**Task directions:** Each line from the one that contains "pink eraser: 3 -> 2" down to the last line of the material should be retyped exactly as it stands.

**Provided entries:**
------------------------------------------------------------

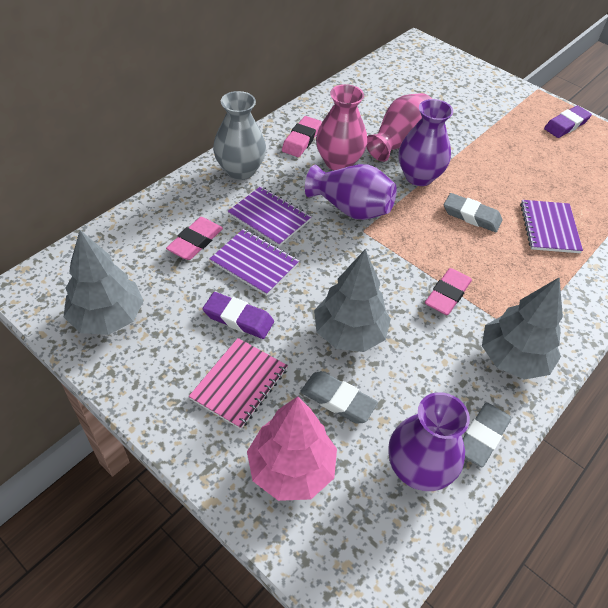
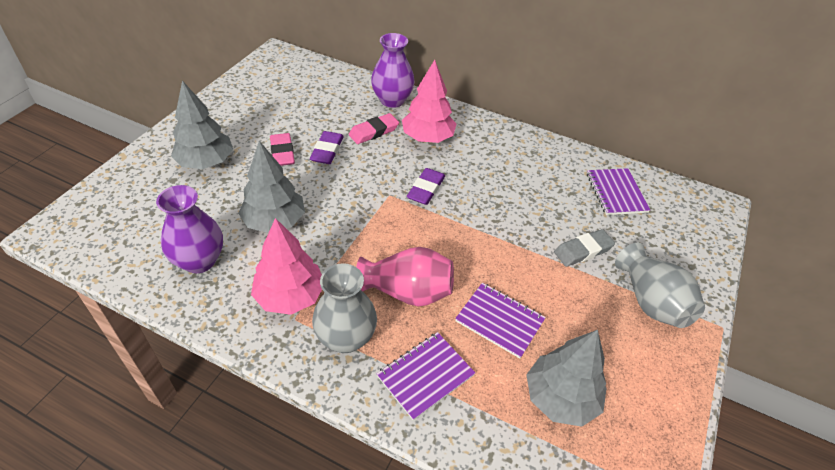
grey eraser: 3 -> 1
grey vase: 1 -> 2
pink eraser: 3 -> 2
pink notebook: 1 -> 0
pink tree: 1 -> 2
pink vase: 2 -> 1
purple vase: 3 -> 2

------------------------------------------------------------

**Problem solution:**
pink eraser: 3 -> 2
pink notebook: 1 -> 0
pink tree: 1 -> 2
pink vase: 2 -> 1
purple vase: 3 -> 2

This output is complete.